(Beginning of Records for the exercise)
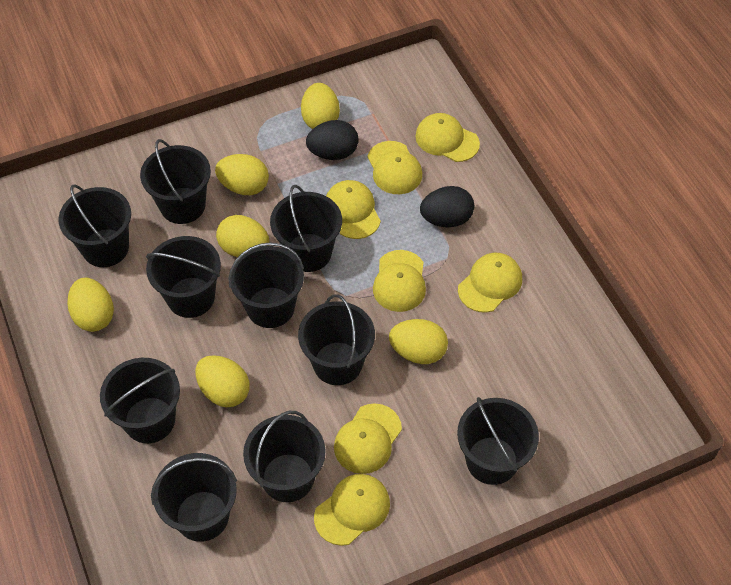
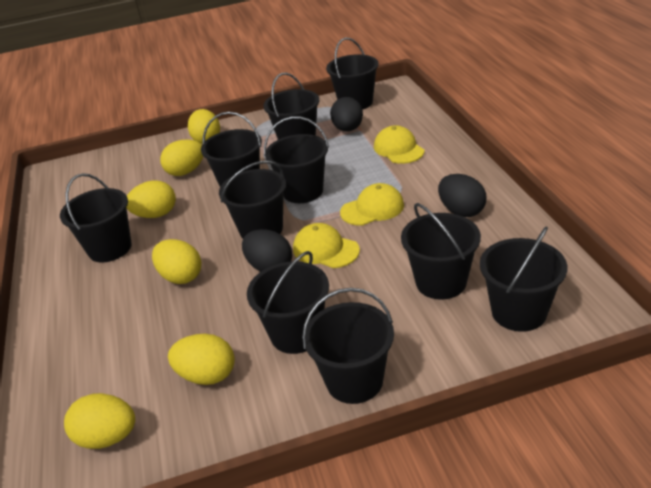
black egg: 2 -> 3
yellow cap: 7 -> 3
(End of Records for the exercise)
(Beginning of Records for the exercise)
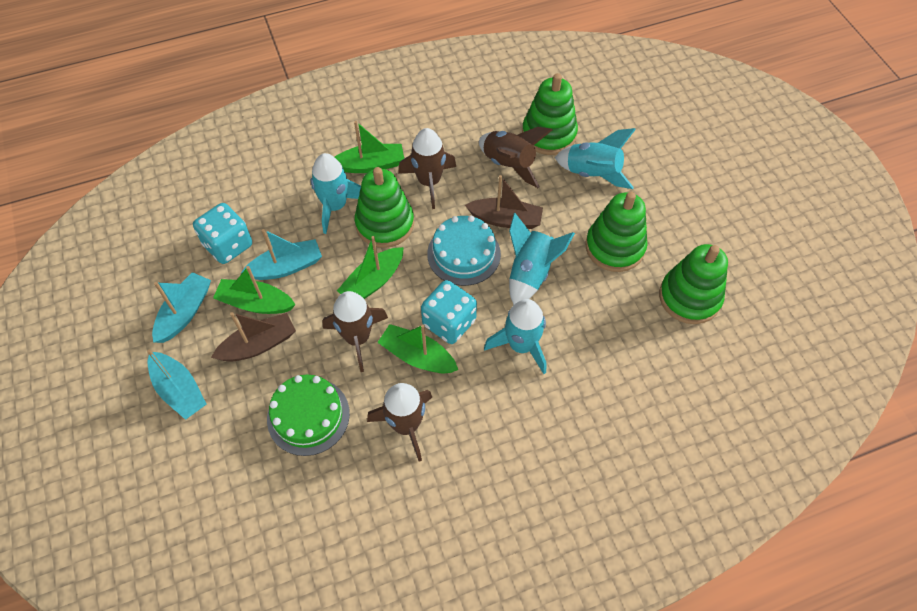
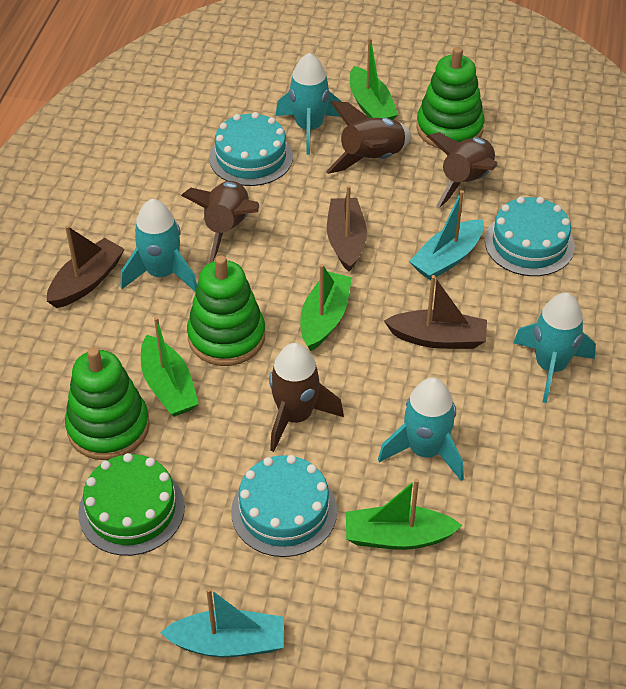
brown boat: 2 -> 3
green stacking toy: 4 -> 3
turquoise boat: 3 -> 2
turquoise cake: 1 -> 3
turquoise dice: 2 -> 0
(End of Records for the exercise)
(Beginning of Records for the exercise)
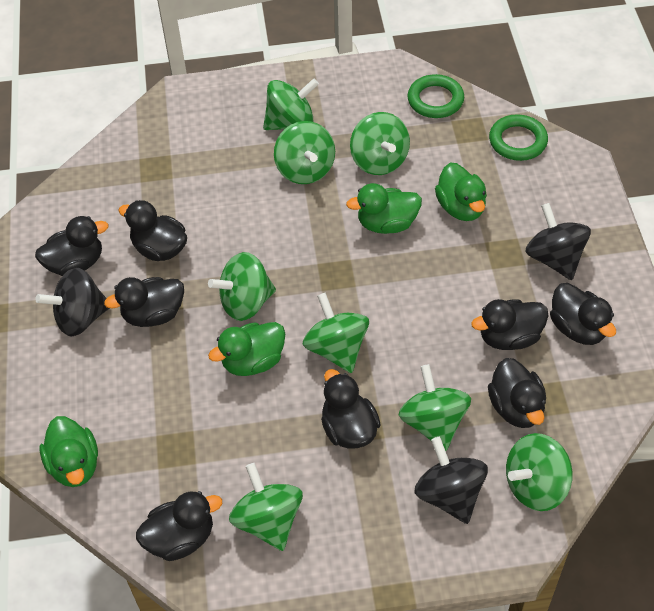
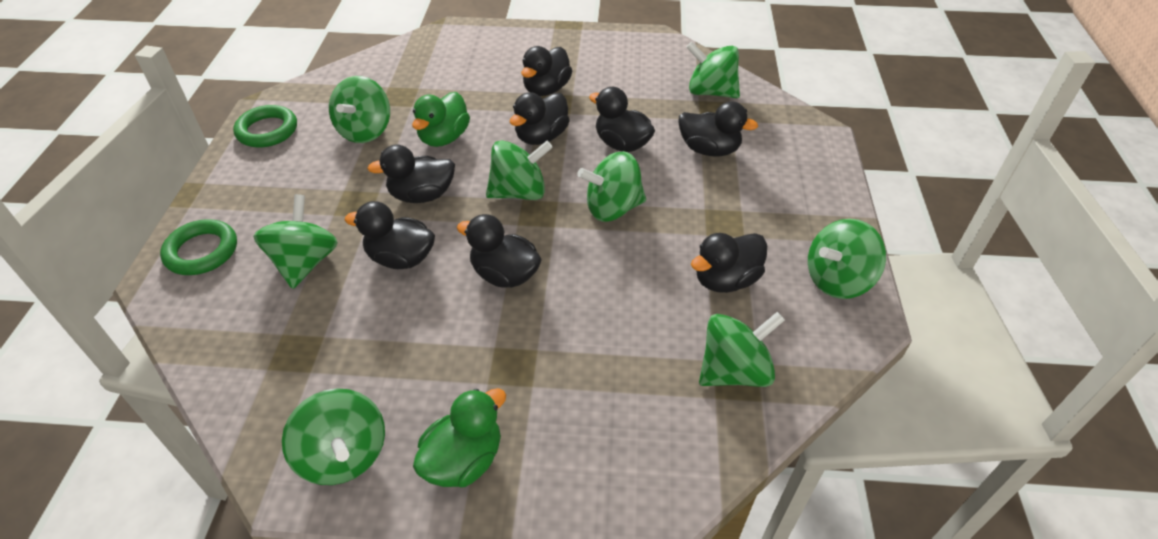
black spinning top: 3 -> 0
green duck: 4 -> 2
(End of Records for the exercise)
__Your objective__
Read through the data and copy every line where "turquoise" shows up.

__The answer__
turquoise boat: 3 -> 2
turquoise cake: 1 -> 3
turquoise dice: 2 -> 0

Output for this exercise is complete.